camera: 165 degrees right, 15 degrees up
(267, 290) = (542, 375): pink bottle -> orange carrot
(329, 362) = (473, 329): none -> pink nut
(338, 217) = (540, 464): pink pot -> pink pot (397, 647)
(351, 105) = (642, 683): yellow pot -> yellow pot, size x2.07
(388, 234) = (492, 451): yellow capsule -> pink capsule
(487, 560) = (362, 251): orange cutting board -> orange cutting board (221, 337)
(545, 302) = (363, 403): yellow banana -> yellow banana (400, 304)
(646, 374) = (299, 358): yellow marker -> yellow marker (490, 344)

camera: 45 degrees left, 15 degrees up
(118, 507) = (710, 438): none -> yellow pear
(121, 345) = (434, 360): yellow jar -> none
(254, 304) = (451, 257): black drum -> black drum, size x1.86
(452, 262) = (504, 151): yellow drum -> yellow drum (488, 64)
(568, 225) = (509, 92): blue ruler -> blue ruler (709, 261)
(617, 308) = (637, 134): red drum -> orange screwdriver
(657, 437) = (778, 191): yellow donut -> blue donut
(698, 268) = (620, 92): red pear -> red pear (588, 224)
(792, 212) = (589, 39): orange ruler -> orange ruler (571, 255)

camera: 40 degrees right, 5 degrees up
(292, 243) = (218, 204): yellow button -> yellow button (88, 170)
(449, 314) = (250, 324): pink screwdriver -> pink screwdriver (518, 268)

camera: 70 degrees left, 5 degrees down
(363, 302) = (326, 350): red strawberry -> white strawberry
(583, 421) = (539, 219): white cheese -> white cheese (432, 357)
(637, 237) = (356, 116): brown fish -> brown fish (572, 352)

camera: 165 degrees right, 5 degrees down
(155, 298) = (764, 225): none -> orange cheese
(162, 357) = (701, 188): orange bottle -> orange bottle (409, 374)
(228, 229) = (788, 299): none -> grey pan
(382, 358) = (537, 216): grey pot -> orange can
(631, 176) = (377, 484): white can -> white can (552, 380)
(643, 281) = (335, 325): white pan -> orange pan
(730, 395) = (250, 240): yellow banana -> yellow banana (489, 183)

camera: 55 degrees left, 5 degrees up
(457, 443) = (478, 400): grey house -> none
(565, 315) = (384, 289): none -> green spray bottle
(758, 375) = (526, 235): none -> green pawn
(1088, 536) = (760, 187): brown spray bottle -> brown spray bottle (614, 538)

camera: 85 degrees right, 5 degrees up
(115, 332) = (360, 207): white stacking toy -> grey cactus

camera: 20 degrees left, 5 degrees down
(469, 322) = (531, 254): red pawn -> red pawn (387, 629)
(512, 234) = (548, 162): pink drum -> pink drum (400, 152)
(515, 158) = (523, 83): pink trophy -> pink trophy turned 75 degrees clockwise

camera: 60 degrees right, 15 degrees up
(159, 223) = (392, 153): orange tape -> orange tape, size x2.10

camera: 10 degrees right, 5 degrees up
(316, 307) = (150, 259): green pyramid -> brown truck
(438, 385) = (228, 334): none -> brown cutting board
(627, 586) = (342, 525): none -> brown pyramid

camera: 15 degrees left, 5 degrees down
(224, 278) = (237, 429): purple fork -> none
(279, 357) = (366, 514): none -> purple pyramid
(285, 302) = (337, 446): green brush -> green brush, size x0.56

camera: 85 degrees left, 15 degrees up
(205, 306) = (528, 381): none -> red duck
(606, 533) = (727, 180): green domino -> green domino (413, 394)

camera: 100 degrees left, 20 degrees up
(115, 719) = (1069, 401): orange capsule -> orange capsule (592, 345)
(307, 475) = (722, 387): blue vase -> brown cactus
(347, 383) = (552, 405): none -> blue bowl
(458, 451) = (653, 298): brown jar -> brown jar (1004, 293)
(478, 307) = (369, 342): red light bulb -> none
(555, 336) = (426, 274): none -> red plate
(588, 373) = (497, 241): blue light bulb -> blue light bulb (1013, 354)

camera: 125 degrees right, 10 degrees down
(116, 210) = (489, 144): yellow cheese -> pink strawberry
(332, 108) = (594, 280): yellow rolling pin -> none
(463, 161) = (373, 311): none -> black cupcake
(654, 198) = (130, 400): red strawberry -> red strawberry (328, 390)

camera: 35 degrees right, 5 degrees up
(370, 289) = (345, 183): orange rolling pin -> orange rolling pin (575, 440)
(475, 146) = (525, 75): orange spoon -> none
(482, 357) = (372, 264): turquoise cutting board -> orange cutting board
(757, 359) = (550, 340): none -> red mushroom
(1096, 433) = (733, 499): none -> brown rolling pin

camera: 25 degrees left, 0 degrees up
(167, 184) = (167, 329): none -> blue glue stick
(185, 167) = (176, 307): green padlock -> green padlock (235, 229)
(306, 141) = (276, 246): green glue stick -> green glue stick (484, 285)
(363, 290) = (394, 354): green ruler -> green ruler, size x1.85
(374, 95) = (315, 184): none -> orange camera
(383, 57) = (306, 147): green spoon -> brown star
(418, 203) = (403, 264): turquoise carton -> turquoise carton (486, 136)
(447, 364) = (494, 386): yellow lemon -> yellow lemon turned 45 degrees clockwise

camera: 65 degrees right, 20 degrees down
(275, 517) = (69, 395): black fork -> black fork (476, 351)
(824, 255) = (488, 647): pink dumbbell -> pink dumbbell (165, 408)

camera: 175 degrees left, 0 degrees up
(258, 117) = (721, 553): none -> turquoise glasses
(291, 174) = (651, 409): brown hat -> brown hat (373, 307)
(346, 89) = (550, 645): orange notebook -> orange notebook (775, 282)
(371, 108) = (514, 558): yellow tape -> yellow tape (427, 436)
++++++++++++++++++++
◆ EXERCISE DESCRIPTION: Faithfully write out the entire listing, line by line.

◆ RESULT OF THIS TASK:
camera: 165 degrees right, 15 degrees up
(267, 290) = (542, 375): pink bottle -> orange carrot
(329, 362) = (473, 329): none -> pink nut
(338, 217) = (540, 464): pink pot -> pink pot (397, 647)
(351, 105) = (642, 683): yellow pot -> yellow pot, size x2.07
(388, 234) = (492, 451): yellow capsule -> pink capsule
(487, 560) = (362, 251): orange cutting board -> orange cutting board (221, 337)
(545, 302) = (363, 403): yellow banana -> yellow banana (400, 304)
(646, 374) = (299, 358): yellow marker -> yellow marker (490, 344)

camera: 45 degrees left, 15 degrees up
(118, 507) = (710, 438): none -> yellow pear
(121, 345) = (434, 360): yellow jar -> none
(254, 304) = (451, 257): black drum -> black drum, size x1.86
(452, 262) = (504, 151): yellow drum -> yellow drum (488, 64)
(568, 225) = (509, 92): blue ruler -> blue ruler (709, 261)
(617, 308) = (637, 134): red drum -> orange screwdriver
(657, 437) = (778, 191): yellow donut -> blue donut
(698, 268) = (620, 92): red pear -> red pear (588, 224)
(792, 212) = (589, 39): orange ruler -> orange ruler (571, 255)

camera: 40 degrees right, 5 degrees up
(292, 243) = (218, 204): yellow button -> yellow button (88, 170)
(449, 314) = (250, 324): pink screwdriver -> pink screwdriver (518, 268)

camera: 70 degrees left, 5 degrees down
(363, 302) = (326, 350): red strawberry -> white strawberry
(583, 421) = (539, 219): white cheese -> white cheese (432, 357)
(637, 237) = (356, 116): brown fish -> brown fish (572, 352)

camera: 165 degrees right, 5 degrees down
(155, 298) = (764, 225): none -> orange cheese
(162, 357) = (701, 188): orange bottle -> orange bottle (409, 374)
(228, 229) = (788, 299): none -> grey pan
(382, 358) = (537, 216): grey pot -> orange can
(631, 176) = (377, 484): white can -> white can (552, 380)
(643, 281) = (335, 325): white pan -> orange pan
(730, 395) = (250, 240): yellow banana -> yellow banana (489, 183)

camera: 55 degrees left, 5 degrees up
(457, 443) = (478, 400): grey house -> none
(565, 315) = (384, 289): none -> green spray bottle
(758, 375) = (526, 235): none -> green pawn
(1088, 536) = (760, 187): brown spray bottle -> brown spray bottle (614, 538)

camera: 85 degrees right, 5 degrees up
(115, 332) = (360, 207): white stacking toy -> grey cactus

camera: 20 degrees left, 5 degrees down
(469, 322) = (531, 254): red pawn -> red pawn (387, 629)
(512, 234) = (548, 162): pink drum -> pink drum (400, 152)
(515, 158) = (523, 83): pink trophy -> pink trophy turned 75 degrees clockwise

camera: 60 degrees right, 15 degrees up
(159, 223) = (392, 153): orange tape -> orange tape, size x2.10

camera: 10 degrees right, 5 degrees up
(316, 307) = (150, 259): green pyramid -> brown truck
(438, 385) = (228, 334): none -> brown cutting board
(627, 586) = (342, 525): none -> brown pyramid

camera: 15 degrees left, 5 degrees down
(224, 278) = (237, 429): purple fork -> none
(279, 357) = (366, 514): none -> purple pyramid
(285, 302) = (337, 446): green brush -> green brush, size x0.56

camera: 85 degrees left, 15 degrees up
(205, 306) = (528, 381): none -> red duck
(606, 533) = (727, 180): green domino -> green domino (413, 394)

camera: 100 degrees left, 20 degrees up
(115, 719) = (1069, 401): orange capsule -> orange capsule (592, 345)
(307, 475) = (722, 387): blue vase -> brown cactus
(347, 383) = (552, 405): none -> blue bowl
(458, 451) = (653, 298): brown jar -> brown jar (1004, 293)
(478, 307) = (369, 342): red light bulb -> none
(555, 336) = (426, 274): none -> red plate
(588, 373) = (497, 241): blue light bulb -> blue light bulb (1013, 354)

camera: 125 degrees right, 10 degrees down
(116, 210) = (489, 144): yellow cheese -> pink strawberry
(332, 108) = (594, 280): yellow rolling pin -> none
(463, 161) = (373, 311): none -> black cupcake
(654, 198) = (130, 400): red strawberry -> red strawberry (328, 390)

camera: 35 degrees right, 5 degrees up
(370, 289) = (345, 183): orange rolling pin -> orange rolling pin (575, 440)
(475, 146) = (525, 75): orange spoon -> none
(482, 357) = (372, 264): turquoise cutting board -> orange cutting board
(757, 359) = (550, 340): none -> red mushroom
(1096, 433) = (733, 499): none -> brown rolling pin

camera: 25 degrees left, 0 degrees up
(167, 184) = (167, 329): none -> blue glue stick
(185, 167) = (176, 307): green padlock -> green padlock (235, 229)
(306, 141) = (276, 246): green glue stick -> green glue stick (484, 285)
(363, 290) = (394, 354): green ruler -> green ruler, size x1.85
(374, 95) = (315, 184): none -> orange camera
(383, 57) = (306, 147): green spoon -> brown star
(418, 203) = (403, 264): turquoise carton -> turquoise carton (486, 136)
(447, 364) = (494, 386): yellow lemon -> yellow lemon turned 45 degrees clockwise

camera: 65 degrees right, 20 degrees down
(275, 517) = (69, 395): black fork -> black fork (476, 351)
(824, 255) = (488, 647): pink dumbbell -> pink dumbbell (165, 408)

camera: 175 degrees left, 0 degrees up
(258, 117) = (721, 553): none -> turquoise glasses
(291, 174) = (651, 409): brown hat -> brown hat (373, 307)
(346, 89) = (550, 645): orange notebook -> orange notebook (775, 282)
(371, 108) = (514, 558): yellow tape -> yellow tape (427, 436)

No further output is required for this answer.